__BRIEF__
Repeat the following data exactly, omitting pictures.

+++ DATA SHOWN

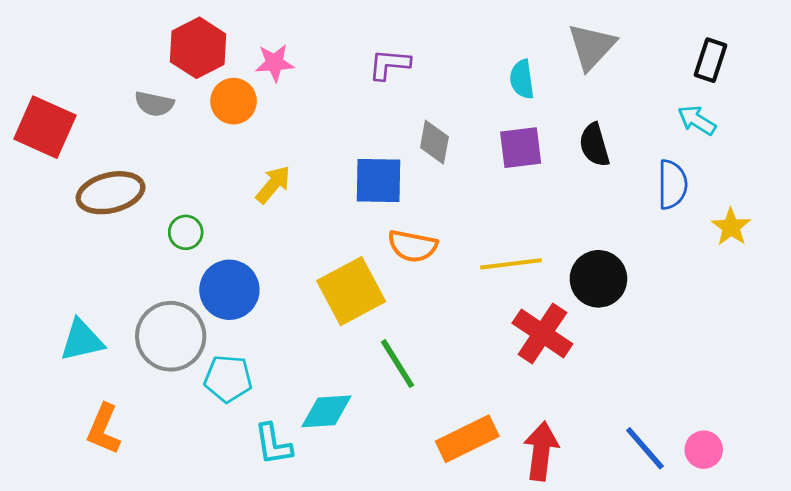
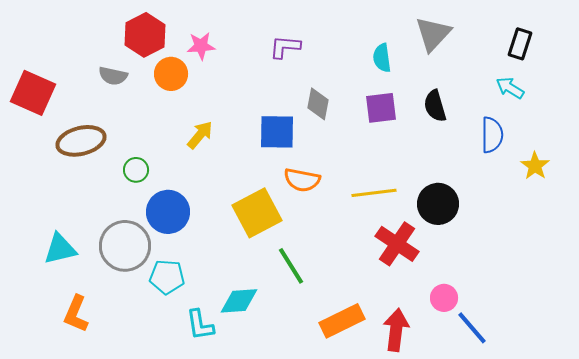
pink circle: (704, 450) -> (444, 298), moved

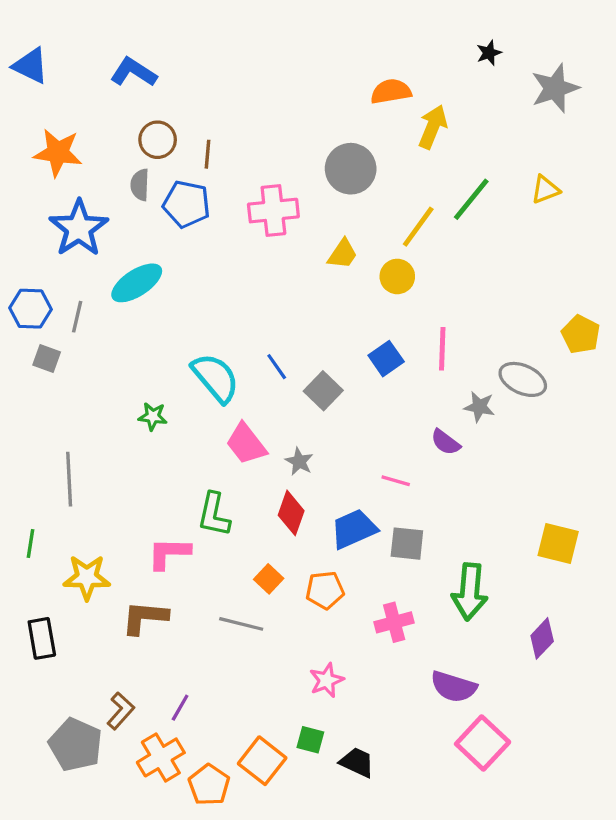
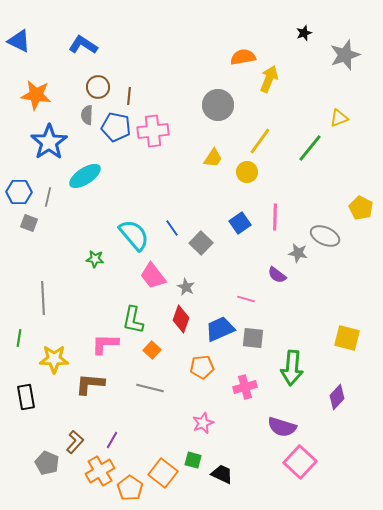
green line: (471, 199) -> (310, 148), moved
pink cross: (273, 211) -> (153, 131), moved
orange square: (269, 579) -> (152, 350), moved
gray pentagon: (76, 745) -> (47, 463), size x0.7

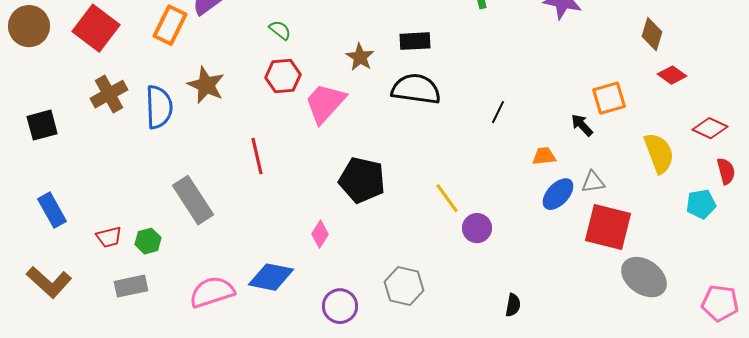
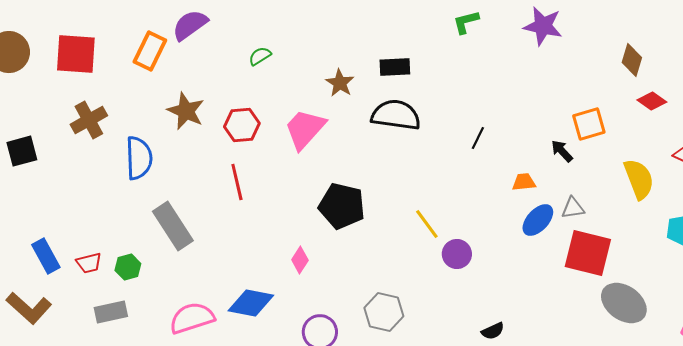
red square: (96, 28) -> (76, 54), turned -33
green semicircle: (280, 30) -> (260, 56), turned -70
red hexagon: (283, 76) -> (242, 125), moved
blue semicircle: (159, 107) -> (139, 158), moved
blue rectangle: (52, 210) -> (46, 256), moved
black semicircle: (513, 305) -> (493, 331), turned 55

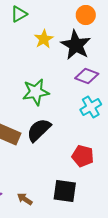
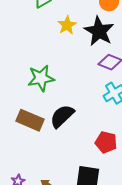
green star: (36, 92) -> (41, 78), moved

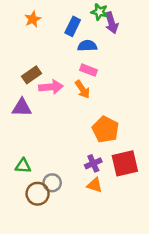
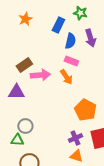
purple arrow: (112, 23) -> (90, 38), moved
blue semicircle: (87, 46) -> (70, 41), turned 105
gray circle: (52, 183) -> (25, 126), moved

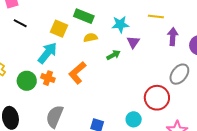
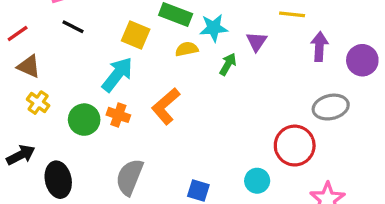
cyan star: (120, 24) -> (214, 28), moved
purple triangle: (133, 42) -> (257, 42), moved
green arrow: (113, 55) -> (228, 64), moved, turned -32
gray ellipse: (179, 74) -> (331, 107), turned 40

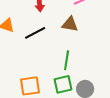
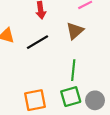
brown triangle: (70, 24) -> (75, 31), turned -48

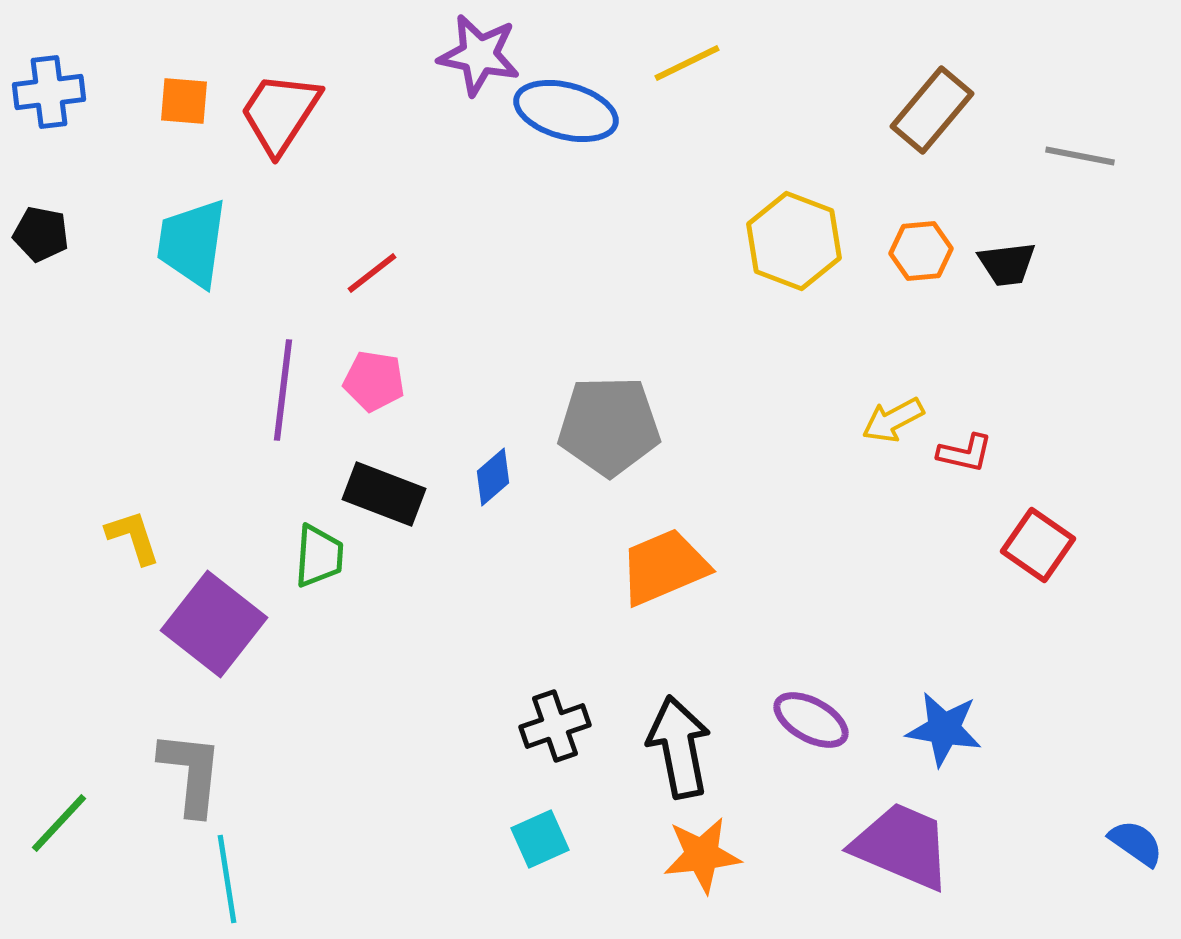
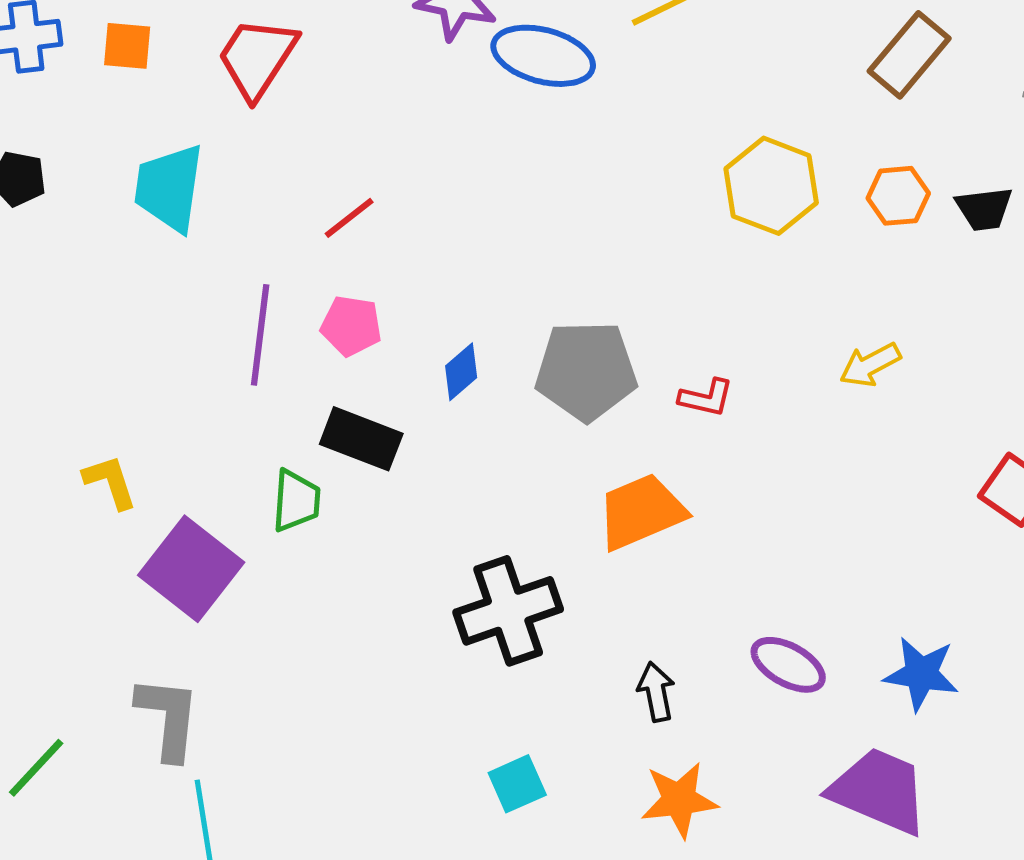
orange square: (184, 101) -> (127, 46), moved
red L-shape: (965, 453) -> (706, 398), moved
blue diamond: (493, 477) -> (461, 372), moved
black cross: (555, 726) -> (508, 611), moved, size x1.5
black arrow: (679, 747) -> (656, 692), size x0.6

++++++

__WRITTEN RESPONSE__
pink circle: (704, 450) -> (444, 298), moved

green line: (471, 199) -> (310, 148), moved
pink cross: (273, 211) -> (153, 131), moved
orange square: (269, 579) -> (152, 350), moved
gray pentagon: (76, 745) -> (47, 463), size x0.7

red square: (96, 28) -> (76, 54), turned -33
green semicircle: (280, 30) -> (260, 56), turned -70
red hexagon: (283, 76) -> (242, 125), moved
blue semicircle: (159, 107) -> (139, 158), moved
blue rectangle: (52, 210) -> (46, 256), moved
black semicircle: (513, 305) -> (493, 331), turned 55

green star: (36, 92) -> (41, 78), moved

purple arrow: (112, 23) -> (90, 38), moved
blue semicircle: (87, 46) -> (70, 41), turned 105
gray circle: (52, 183) -> (25, 126), moved

cyan star: (120, 24) -> (214, 28), moved
purple triangle: (133, 42) -> (257, 42), moved
green arrow: (113, 55) -> (228, 64), moved, turned -32
gray ellipse: (179, 74) -> (331, 107), turned 40

brown triangle: (70, 24) -> (75, 31), turned -48

orange square: (184, 101) -> (127, 46), moved
red L-shape: (965, 453) -> (706, 398), moved
blue diamond: (493, 477) -> (461, 372), moved
black cross: (555, 726) -> (508, 611), moved, size x1.5
black arrow: (679, 747) -> (656, 692), size x0.6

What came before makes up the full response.